TO DO :: Tally the lines of the items that contain the string "time", matching case exactly. Give only the number.

Items from a dataset:
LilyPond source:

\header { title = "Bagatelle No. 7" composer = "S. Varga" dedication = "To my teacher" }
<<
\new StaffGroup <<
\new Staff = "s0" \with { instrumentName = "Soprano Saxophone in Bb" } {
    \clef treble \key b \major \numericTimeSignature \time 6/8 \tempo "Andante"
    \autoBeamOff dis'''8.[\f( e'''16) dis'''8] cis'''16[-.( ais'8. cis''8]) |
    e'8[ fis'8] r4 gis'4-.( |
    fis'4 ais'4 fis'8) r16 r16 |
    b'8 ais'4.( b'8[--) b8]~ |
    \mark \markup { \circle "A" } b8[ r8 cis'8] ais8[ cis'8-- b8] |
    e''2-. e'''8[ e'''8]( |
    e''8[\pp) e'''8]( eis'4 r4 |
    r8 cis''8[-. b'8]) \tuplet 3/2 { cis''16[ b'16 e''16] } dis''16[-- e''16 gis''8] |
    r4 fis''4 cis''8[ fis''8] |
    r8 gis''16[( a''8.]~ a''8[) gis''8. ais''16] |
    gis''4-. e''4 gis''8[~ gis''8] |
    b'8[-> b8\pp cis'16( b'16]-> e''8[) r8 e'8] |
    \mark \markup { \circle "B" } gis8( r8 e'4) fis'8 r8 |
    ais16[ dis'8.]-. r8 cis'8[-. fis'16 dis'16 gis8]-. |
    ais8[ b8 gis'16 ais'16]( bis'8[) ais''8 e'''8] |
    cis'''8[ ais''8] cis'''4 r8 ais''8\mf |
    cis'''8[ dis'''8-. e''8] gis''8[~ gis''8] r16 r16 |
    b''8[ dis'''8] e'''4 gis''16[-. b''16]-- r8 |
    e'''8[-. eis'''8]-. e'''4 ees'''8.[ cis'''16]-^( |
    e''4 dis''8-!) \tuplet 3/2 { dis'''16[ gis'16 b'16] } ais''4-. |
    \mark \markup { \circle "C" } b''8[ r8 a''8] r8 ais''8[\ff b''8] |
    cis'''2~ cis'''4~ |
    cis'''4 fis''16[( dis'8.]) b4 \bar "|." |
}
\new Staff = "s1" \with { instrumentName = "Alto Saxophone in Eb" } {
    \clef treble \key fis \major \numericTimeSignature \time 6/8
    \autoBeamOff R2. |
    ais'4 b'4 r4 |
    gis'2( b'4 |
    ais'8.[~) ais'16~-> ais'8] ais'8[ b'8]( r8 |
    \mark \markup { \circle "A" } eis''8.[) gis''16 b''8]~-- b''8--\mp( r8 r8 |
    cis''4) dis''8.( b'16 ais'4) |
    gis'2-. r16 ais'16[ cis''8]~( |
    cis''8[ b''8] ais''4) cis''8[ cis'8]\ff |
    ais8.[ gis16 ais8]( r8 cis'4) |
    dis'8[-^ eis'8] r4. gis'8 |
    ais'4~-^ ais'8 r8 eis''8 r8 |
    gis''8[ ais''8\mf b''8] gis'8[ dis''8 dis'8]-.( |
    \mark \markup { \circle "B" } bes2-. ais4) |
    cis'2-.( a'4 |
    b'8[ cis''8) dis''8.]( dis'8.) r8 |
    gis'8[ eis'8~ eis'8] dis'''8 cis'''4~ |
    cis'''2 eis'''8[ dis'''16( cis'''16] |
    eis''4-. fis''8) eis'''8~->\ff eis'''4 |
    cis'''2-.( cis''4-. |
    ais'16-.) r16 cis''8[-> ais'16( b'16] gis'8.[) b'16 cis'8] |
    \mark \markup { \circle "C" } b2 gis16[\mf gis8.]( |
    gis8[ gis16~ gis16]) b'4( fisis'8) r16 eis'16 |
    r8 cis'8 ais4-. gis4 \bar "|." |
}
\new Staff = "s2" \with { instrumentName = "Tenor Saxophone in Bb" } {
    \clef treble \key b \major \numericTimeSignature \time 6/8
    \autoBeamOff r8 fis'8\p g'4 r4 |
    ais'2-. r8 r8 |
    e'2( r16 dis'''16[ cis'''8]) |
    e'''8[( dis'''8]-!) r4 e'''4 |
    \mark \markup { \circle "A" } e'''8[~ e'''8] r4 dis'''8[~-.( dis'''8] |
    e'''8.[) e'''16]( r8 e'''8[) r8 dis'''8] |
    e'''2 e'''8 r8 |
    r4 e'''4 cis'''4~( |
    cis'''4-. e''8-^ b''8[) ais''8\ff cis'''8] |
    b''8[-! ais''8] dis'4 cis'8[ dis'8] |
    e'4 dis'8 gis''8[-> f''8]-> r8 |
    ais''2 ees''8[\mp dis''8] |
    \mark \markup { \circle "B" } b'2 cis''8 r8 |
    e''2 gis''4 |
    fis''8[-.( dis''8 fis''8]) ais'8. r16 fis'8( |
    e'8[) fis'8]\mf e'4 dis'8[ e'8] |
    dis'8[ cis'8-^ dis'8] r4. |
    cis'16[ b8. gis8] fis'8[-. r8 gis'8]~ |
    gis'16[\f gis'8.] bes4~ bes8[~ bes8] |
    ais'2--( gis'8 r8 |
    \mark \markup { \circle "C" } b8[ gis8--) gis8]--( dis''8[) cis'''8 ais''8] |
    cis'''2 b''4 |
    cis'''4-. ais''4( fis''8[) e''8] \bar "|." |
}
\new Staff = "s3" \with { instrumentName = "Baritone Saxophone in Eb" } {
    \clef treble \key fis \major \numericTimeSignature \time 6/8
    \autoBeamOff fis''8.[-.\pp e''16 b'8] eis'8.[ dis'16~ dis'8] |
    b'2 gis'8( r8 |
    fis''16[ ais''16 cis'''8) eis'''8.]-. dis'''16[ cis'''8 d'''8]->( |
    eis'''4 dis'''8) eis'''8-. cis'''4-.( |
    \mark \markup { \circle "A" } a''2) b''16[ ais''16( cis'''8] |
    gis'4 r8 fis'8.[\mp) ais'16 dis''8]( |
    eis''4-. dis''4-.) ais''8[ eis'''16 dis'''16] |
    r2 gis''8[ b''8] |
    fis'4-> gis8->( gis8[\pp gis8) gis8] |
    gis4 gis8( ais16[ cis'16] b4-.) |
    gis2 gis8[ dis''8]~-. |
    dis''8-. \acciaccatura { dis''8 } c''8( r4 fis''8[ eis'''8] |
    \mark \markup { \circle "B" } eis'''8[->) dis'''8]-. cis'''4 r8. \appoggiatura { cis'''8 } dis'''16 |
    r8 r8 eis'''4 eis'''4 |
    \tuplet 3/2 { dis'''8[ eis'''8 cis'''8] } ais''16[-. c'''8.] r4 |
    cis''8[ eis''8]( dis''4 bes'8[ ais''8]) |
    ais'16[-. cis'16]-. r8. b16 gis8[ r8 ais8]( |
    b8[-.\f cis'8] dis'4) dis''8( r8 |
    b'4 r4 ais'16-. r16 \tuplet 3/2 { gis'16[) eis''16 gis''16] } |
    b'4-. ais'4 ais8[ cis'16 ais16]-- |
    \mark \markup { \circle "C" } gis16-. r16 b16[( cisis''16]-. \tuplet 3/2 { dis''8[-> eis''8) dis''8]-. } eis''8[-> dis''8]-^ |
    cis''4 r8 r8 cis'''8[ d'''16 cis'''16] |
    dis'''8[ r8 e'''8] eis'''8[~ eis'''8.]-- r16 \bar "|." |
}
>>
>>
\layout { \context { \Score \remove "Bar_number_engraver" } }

FINISHED ANSWER :: 4